**Job:**
Write out, word for word, only the lines from the one containing "Target: adipose tissue." through the final line of the data.

>> Start Records provided

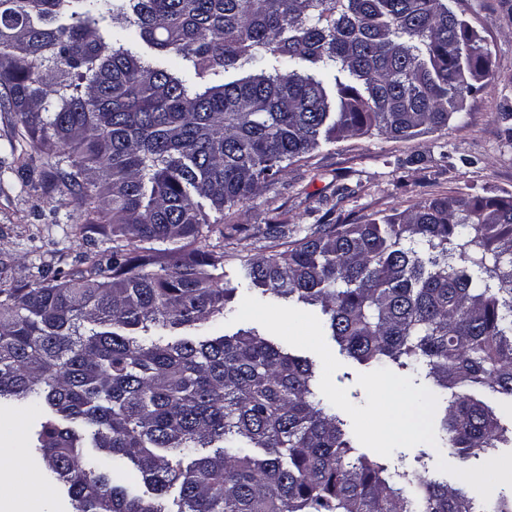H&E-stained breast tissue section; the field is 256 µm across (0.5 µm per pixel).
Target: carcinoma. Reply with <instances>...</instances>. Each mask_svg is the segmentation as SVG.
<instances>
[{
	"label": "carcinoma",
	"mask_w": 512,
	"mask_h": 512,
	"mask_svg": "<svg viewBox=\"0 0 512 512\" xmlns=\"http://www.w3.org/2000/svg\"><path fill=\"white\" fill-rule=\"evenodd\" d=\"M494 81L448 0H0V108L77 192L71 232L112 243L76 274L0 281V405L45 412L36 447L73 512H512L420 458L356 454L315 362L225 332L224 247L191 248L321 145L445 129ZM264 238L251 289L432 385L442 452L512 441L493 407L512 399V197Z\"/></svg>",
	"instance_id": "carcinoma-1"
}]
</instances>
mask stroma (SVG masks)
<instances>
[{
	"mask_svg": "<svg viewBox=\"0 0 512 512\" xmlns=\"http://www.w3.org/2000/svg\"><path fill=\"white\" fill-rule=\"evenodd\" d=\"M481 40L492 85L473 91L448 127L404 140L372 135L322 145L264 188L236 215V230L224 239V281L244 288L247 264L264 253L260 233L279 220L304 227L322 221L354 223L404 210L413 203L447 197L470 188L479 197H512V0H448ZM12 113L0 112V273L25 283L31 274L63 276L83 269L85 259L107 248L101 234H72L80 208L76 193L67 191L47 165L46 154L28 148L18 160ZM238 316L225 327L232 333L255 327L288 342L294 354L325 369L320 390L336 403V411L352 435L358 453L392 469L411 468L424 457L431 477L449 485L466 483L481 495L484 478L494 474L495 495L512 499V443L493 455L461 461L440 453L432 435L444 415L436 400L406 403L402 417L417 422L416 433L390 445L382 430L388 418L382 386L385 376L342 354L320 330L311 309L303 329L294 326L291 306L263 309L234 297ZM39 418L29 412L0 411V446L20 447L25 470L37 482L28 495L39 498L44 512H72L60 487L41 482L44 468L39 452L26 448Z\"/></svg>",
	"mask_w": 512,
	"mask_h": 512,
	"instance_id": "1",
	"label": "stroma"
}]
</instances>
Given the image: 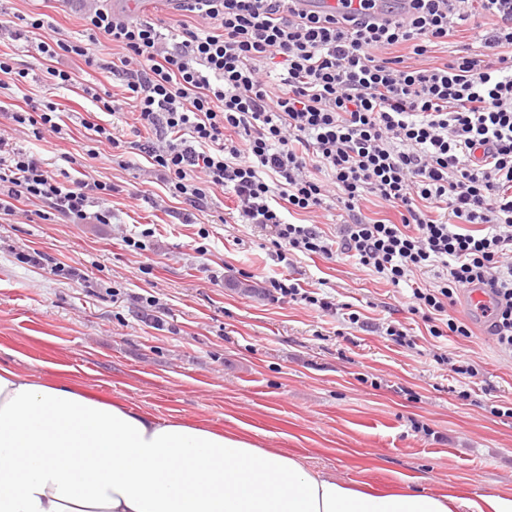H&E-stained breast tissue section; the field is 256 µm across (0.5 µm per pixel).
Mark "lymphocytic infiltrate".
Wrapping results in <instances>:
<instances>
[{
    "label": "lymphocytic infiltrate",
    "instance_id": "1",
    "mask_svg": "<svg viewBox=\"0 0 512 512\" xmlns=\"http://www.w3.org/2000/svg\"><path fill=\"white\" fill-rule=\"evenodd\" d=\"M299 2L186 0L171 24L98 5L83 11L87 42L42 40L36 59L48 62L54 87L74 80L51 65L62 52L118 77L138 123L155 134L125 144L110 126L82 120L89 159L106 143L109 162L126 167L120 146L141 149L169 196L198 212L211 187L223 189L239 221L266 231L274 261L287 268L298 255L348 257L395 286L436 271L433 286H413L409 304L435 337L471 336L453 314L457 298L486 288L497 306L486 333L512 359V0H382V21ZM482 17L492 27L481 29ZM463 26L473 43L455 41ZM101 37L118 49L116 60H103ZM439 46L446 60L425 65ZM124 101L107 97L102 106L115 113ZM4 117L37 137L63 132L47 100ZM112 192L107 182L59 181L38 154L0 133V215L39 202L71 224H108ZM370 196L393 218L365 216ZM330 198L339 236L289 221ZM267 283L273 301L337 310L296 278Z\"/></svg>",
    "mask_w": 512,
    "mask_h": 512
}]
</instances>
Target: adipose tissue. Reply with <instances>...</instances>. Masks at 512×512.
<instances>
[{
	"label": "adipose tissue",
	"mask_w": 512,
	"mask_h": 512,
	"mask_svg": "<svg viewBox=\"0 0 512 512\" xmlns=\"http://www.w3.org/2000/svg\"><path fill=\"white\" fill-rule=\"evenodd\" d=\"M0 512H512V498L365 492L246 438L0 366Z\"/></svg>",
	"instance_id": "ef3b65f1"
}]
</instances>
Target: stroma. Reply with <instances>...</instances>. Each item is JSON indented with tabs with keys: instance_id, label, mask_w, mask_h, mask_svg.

>> End Records provided

**The solution:**
Target: adipose tissue. Reply with <instances>...</instances>. Masks at 512×512.
<instances>
[{
	"label": "adipose tissue",
	"mask_w": 512,
	"mask_h": 512,
	"mask_svg": "<svg viewBox=\"0 0 512 512\" xmlns=\"http://www.w3.org/2000/svg\"><path fill=\"white\" fill-rule=\"evenodd\" d=\"M0 512H512V498L365 492L246 438L0 366Z\"/></svg>",
	"instance_id": "ef3b65f1"
}]
</instances>
Target: stroma. Reply with <instances>...</instances>. Each item is JSON indented with tabs with keys: instance_id, label, mask_w, mask_h, mask_svg.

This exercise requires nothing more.